═════ RECORD SET ═════
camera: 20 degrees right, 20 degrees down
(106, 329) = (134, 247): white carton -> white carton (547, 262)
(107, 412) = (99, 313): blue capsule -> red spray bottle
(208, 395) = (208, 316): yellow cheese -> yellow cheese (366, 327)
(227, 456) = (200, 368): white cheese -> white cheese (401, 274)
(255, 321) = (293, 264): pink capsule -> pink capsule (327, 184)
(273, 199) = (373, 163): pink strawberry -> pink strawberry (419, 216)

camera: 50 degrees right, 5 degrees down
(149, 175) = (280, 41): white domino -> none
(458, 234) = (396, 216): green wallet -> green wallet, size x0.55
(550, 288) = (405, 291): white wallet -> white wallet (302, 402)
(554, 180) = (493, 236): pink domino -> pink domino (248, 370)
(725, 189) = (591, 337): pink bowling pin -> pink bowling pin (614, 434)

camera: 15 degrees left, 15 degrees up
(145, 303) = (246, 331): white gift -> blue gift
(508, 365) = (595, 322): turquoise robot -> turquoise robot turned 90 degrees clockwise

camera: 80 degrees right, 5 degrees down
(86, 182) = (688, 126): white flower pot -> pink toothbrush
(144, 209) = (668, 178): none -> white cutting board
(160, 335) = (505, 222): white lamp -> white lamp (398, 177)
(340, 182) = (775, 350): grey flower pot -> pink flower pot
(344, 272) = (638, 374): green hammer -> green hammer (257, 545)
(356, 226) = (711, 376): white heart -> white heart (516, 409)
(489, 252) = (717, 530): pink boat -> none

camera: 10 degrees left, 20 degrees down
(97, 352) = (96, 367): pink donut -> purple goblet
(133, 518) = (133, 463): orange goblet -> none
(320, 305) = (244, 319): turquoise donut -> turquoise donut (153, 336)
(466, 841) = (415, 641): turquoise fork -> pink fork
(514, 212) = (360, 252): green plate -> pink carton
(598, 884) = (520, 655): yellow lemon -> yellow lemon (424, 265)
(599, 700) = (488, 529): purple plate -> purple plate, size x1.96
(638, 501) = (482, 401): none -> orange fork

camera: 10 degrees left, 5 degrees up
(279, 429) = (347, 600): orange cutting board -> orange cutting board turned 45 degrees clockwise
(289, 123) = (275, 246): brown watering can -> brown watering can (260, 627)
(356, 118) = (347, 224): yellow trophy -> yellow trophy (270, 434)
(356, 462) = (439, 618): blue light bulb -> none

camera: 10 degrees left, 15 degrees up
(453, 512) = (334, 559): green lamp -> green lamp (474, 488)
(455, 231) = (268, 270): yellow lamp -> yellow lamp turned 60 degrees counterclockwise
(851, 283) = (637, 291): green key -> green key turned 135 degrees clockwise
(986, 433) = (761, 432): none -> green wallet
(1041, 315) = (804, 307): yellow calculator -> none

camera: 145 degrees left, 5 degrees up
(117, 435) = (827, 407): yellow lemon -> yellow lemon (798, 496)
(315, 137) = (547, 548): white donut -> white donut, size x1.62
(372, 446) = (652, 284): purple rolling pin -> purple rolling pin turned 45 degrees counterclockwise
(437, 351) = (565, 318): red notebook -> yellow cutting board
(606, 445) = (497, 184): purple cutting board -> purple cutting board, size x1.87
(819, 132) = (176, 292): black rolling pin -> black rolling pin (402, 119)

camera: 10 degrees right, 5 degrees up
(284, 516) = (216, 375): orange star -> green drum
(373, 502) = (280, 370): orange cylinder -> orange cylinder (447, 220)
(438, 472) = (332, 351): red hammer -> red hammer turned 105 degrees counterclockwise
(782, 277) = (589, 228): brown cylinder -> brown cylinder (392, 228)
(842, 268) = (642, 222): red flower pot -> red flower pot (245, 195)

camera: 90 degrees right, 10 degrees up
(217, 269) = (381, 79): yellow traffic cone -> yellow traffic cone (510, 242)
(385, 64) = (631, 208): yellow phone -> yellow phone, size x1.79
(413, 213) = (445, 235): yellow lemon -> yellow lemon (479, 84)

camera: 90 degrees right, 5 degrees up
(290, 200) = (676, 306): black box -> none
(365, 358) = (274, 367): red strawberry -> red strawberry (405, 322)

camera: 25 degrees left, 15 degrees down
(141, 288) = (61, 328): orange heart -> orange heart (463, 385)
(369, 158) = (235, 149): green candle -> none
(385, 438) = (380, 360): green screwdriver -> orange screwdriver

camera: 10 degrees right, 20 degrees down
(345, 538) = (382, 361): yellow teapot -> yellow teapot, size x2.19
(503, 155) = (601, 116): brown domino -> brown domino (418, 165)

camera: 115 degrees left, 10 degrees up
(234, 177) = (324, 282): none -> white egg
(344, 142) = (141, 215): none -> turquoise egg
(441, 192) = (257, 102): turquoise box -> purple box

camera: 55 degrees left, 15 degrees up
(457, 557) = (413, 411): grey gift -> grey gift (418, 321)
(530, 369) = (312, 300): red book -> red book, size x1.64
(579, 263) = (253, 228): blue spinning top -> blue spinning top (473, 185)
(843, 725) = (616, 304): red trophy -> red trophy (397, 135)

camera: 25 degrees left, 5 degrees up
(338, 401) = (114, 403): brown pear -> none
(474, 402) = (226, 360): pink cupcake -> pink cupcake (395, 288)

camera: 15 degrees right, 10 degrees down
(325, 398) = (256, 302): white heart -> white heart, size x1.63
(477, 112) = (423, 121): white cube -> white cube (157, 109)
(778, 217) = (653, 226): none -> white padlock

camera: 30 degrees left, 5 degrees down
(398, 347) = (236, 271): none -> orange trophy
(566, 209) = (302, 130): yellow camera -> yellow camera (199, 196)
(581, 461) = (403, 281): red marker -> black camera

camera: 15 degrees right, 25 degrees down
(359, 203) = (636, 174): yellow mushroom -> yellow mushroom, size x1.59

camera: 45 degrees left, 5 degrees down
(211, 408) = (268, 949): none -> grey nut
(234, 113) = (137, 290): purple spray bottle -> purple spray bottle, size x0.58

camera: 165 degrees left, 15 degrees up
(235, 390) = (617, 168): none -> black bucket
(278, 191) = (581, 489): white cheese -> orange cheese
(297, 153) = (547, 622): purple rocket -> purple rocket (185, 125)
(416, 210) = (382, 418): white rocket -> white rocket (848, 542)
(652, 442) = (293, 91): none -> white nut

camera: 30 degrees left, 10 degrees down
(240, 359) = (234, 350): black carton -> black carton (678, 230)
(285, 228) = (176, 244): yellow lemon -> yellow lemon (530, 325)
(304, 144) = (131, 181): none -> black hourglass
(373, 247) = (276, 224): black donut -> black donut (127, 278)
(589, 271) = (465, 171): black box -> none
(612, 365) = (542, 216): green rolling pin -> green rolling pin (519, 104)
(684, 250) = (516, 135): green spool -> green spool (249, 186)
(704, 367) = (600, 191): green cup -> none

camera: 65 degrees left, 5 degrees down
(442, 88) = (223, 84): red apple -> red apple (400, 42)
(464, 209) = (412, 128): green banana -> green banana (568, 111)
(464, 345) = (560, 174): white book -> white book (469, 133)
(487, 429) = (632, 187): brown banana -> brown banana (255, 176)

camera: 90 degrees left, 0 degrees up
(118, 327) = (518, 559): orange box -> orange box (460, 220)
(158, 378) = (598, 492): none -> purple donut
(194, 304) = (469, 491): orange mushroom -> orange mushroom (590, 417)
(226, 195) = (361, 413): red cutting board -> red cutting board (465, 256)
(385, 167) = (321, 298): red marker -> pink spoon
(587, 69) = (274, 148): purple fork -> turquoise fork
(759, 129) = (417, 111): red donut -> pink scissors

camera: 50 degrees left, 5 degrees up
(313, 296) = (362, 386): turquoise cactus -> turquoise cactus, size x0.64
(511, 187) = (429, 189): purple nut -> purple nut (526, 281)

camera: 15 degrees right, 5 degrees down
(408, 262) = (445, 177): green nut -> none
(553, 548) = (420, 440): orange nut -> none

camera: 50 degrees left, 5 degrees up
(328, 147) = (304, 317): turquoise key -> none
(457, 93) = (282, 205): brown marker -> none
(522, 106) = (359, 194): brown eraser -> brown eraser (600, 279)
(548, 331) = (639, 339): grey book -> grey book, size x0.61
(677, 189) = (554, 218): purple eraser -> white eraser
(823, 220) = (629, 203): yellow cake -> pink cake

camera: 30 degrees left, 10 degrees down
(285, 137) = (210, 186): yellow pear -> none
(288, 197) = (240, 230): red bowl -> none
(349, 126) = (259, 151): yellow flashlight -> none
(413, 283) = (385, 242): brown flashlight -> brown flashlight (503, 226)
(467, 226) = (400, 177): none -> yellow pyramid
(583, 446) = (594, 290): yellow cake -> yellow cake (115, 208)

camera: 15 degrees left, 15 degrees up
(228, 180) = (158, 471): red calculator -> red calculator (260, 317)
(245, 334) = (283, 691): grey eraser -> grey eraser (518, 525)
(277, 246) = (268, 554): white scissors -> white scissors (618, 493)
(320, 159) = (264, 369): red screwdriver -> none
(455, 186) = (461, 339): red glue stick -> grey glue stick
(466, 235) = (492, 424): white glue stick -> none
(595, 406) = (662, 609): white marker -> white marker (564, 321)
═════
# DIRECTIONS:
Exactly as written, please reproduce the lines from the first line of the data to the line containing "camera: 80 degrees right, 5 degrees down", inclusive, and nothing else.

# TASK OUTPUT:
camera: 20 degrees right, 20 degrees down
(106, 329) = (134, 247): white carton -> white carton (547, 262)
(107, 412) = (99, 313): blue capsule -> red spray bottle
(208, 395) = (208, 316): yellow cheese -> yellow cheese (366, 327)
(227, 456) = (200, 368): white cheese -> white cheese (401, 274)
(255, 321) = (293, 264): pink capsule -> pink capsule (327, 184)
(273, 199) = (373, 163): pink strawberry -> pink strawberry (419, 216)

camera: 50 degrees right, 5 degrees down
(149, 175) = (280, 41): white domino -> none
(458, 234) = (396, 216): green wallet -> green wallet, size x0.55
(550, 288) = (405, 291): white wallet -> white wallet (302, 402)
(554, 180) = (493, 236): pink domino -> pink domino (248, 370)
(725, 189) = (591, 337): pink bowling pin -> pink bowling pin (614, 434)

camera: 15 degrees left, 15 degrees up
(145, 303) = (246, 331): white gift -> blue gift
(508, 365) = (595, 322): turquoise robot -> turquoise robot turned 90 degrees clockwise

camera: 80 degrees right, 5 degrees down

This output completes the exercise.